What you are asked to do> Please copy the records below line for line, keeping every character as it appears.

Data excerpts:
** START **

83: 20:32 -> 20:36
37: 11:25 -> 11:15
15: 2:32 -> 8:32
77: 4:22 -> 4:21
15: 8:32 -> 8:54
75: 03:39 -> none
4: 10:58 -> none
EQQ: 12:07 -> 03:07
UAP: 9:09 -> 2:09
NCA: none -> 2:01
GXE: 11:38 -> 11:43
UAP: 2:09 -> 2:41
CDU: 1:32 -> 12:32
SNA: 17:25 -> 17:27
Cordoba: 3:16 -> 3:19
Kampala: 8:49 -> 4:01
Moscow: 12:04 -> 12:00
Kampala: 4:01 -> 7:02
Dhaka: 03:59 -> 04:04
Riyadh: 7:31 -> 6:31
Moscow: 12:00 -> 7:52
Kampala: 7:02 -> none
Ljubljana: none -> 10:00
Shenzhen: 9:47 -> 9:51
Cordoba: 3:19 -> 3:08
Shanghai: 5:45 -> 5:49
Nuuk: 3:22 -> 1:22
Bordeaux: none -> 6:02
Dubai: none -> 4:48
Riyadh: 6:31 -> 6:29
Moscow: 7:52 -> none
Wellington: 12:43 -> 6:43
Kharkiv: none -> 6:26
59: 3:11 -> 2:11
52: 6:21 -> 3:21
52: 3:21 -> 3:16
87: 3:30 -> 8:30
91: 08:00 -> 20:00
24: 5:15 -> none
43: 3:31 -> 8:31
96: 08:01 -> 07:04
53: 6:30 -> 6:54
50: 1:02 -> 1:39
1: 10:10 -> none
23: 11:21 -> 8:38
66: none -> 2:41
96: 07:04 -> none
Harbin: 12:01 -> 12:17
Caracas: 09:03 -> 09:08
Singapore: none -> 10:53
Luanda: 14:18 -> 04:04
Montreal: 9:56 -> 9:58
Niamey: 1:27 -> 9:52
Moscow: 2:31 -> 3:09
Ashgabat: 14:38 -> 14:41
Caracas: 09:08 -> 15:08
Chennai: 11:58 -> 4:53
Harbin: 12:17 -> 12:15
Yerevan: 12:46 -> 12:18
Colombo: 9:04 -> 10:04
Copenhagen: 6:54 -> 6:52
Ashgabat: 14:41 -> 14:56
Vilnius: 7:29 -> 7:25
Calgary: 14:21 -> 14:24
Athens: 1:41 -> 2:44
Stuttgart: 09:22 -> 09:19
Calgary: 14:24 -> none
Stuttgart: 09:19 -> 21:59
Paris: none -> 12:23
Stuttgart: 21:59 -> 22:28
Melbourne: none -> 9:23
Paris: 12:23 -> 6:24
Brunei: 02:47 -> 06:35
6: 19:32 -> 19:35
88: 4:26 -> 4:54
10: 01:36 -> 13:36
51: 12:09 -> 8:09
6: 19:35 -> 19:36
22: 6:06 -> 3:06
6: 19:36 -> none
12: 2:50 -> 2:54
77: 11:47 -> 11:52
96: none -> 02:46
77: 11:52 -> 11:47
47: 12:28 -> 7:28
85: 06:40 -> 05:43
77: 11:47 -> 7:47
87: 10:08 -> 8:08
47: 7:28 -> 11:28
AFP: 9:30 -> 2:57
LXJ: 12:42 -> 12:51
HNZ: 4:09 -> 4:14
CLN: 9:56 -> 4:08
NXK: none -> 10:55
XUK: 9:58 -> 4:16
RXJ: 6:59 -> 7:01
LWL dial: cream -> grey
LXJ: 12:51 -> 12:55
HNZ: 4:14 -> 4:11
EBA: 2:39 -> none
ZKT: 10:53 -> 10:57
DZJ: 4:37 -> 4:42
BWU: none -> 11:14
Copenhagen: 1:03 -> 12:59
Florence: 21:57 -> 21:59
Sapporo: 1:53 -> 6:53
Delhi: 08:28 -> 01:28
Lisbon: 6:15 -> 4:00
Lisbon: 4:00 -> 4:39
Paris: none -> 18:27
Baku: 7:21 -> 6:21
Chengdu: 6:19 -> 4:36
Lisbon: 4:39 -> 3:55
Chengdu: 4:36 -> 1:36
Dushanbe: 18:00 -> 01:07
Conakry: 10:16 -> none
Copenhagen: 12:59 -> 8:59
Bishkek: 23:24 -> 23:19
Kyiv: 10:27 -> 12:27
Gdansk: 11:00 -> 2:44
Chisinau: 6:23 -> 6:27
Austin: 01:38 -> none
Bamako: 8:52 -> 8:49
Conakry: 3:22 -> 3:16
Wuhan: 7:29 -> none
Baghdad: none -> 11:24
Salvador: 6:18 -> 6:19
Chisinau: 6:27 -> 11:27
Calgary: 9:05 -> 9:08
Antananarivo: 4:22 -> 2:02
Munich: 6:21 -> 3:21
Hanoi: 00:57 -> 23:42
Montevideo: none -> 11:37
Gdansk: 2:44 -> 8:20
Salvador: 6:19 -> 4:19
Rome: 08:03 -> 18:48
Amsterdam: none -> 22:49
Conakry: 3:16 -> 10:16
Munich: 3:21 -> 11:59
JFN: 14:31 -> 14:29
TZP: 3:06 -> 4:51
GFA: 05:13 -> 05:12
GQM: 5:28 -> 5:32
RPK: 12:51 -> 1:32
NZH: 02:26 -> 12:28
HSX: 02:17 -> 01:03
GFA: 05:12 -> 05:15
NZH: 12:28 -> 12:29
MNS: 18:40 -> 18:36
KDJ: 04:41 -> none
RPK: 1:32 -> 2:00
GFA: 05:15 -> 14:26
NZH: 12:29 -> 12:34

** END **

The reply>
83: 20:32 -> 20:36
37: 11:25 -> 11:15
15: 2:32 -> 8:32
77: 4:22 -> 4:21
15: 8:32 -> 8:54
75: 03:39 -> none
4: 10:58 -> none
EQQ: 12:07 -> 03:07
UAP: 9:09 -> 2:09
NCA: none -> 2:01
GXE: 11:38 -> 11:43
UAP: 2:09 -> 2:41
CDU: 1:32 -> 12:32
SNA: 17:25 -> 17:27
Cordoba: 3:16 -> 3:19
Kampala: 8:49 -> 4:01
Moscow: 12:04 -> 12:00
Kampala: 4:01 -> 7:02
Dhaka: 03:59 -> 04:04
Riyadh: 7:31 -> 6:31
Moscow: 12:00 -> 7:52
Kampala: 7:02 -> none
Ljubljana: none -> 10:00
Shenzhen: 9:47 -> 9:51
Cordoba: 3:19 -> 3:08
Shanghai: 5:45 -> 5:49
Nuuk: 3:22 -> 1:22
Bordeaux: none -> 6:02
Dubai: none -> 4:48
Riyadh: 6:31 -> 6:29
Moscow: 7:52 -> none
Wellington: 12:43 -> 6:43
Kharkiv: none -> 6:26
59: 3:11 -> 2:11
52: 6:21 -> 3:21
52: 3:21 -> 3:16
87: 3:30 -> 8:30
91: 08:00 -> 20:00
24: 5:15 -> none
43: 3:31 -> 8:31
96: 08:01 -> 07:04
53: 6:30 -> 6:54
50: 1:02 -> 1:39
1: 10:10 -> none
23: 11:21 -> 8:38
66: none -> 2:41
96: 07:04 -> none
Harbin: 12:01 -> 12:17
Caracas: 09:03 -> 09:08
Singapore: none -> 10:53
Luanda: 14:18 -> 04:04
Montreal: 9:56 -> 9:58
Niamey: 1:27 -> 9:52
Moscow: 2:31 -> 3:09
Ashgabat: 14:38 -> 14:41
Caracas: 09:08 -> 15:08
Chennai: 11:58 -> 4:53
Harbin: 12:17 -> 12:15
Yerevan: 12:46 -> 12:18
Colombo: 9:04 -> 10:04
Copenhagen: 6:54 -> 6:52
Ashgabat: 14:41 -> 14:56
Vilnius: 7:29 -> 7:25
Calgary: 14:21 -> 14:24
Athens: 1:41 -> 2:44
Stuttgart: 09:22 -> 09:19
Calgary: 14:24 -> none
Stuttgart: 09:19 -> 21:59
Paris: none -> 12:23
Stuttgart: 21:59 -> 22:28
Melbourne: none -> 9:23
Paris: 12:23 -> 6:24
Brunei: 02:47 -> 06:35
6: 19:32 -> 19:35
88: 4:26 -> 4:54
10: 01:36 -> 13:36
51: 12:09 -> 8:09
6: 19:35 -> 19:36
22: 6:06 -> 3:06
6: 19:36 -> none
12: 2:50 -> 2:54
77: 11:47 -> 11:52
96: none -> 02:46
77: 11:52 -> 11:47
47: 12:28 -> 7:28
85: 06:40 -> 05:43
77: 11:47 -> 7:47
87: 10:08 -> 8:08
47: 7:28 -> 11:28
AFP: 9:30 -> 2:57
LXJ: 12:42 -> 12:51
HNZ: 4:09 -> 4:14
CLN: 9:56 -> 4:08
NXK: none -> 10:55
XUK: 9:58 -> 4:16
RXJ: 6:59 -> 7:01
LWL dial: cream -> grey
LXJ: 12:51 -> 12:55
HNZ: 4:14 -> 4:11
EBA: 2:39 -> none
ZKT: 10:53 -> 10:57
DZJ: 4:37 -> 4:42
BWU: none -> 11:14
Copenhagen: 1:03 -> 12:59
Florence: 21:57 -> 21:59
Sapporo: 1:53 -> 6:53
Delhi: 08:28 -> 01:28
Lisbon: 6:15 -> 4:00
Lisbon: 4:00 -> 4:39
Paris: none -> 18:27
Baku: 7:21 -> 6:21
Chengdu: 6:19 -> 4:36
Lisbon: 4:39 -> 3:55
Chengdu: 4:36 -> 1:36
Dushanbe: 18:00 -> 01:07
Conakry: 10:16 -> none
Copenhagen: 12:59 -> 8:59
Bishkek: 23:24 -> 23:19
Kyiv: 10:27 -> 12:27
Gdansk: 11:00 -> 2:44
Chisinau: 6:23 -> 6:27
Austin: 01:38 -> none
Bamako: 8:52 -> 8:49
Conakry: 3:22 -> 3:16
Wuhan: 7:29 -> none
Baghdad: none -> 11:24
Salvador: 6:18 -> 6:19
Chisinau: 6:27 -> 11:27
Calgary: 9:05 -> 9:08
Antananarivo: 4:22 -> 2:02
Munich: 6:21 -> 3:21
Hanoi: 00:57 -> 23:42
Montevideo: none -> 11:37
Gdansk: 2:44 -> 8:20
Salvador: 6:19 -> 4:19
Rome: 08:03 -> 18:48
Amsterdam: none -> 22:49
Conakry: 3:16 -> 10:16
Munich: 3:21 -> 11:59
JFN: 14:31 -> 14:29
TZP: 3:06 -> 4:51
GFA: 05:13 -> 05:12
GQM: 5:28 -> 5:32
RPK: 12:51 -> 1:32
NZH: 02:26 -> 12:28
HSX: 02:17 -> 01:03
GFA: 05:12 -> 05:15
NZH: 12:28 -> 12:29
MNS: 18:40 -> 18:36
KDJ: 04:41 -> none
RPK: 1:32 -> 2:00
GFA: 05:15 -> 14:26
NZH: 12:29 -> 12:34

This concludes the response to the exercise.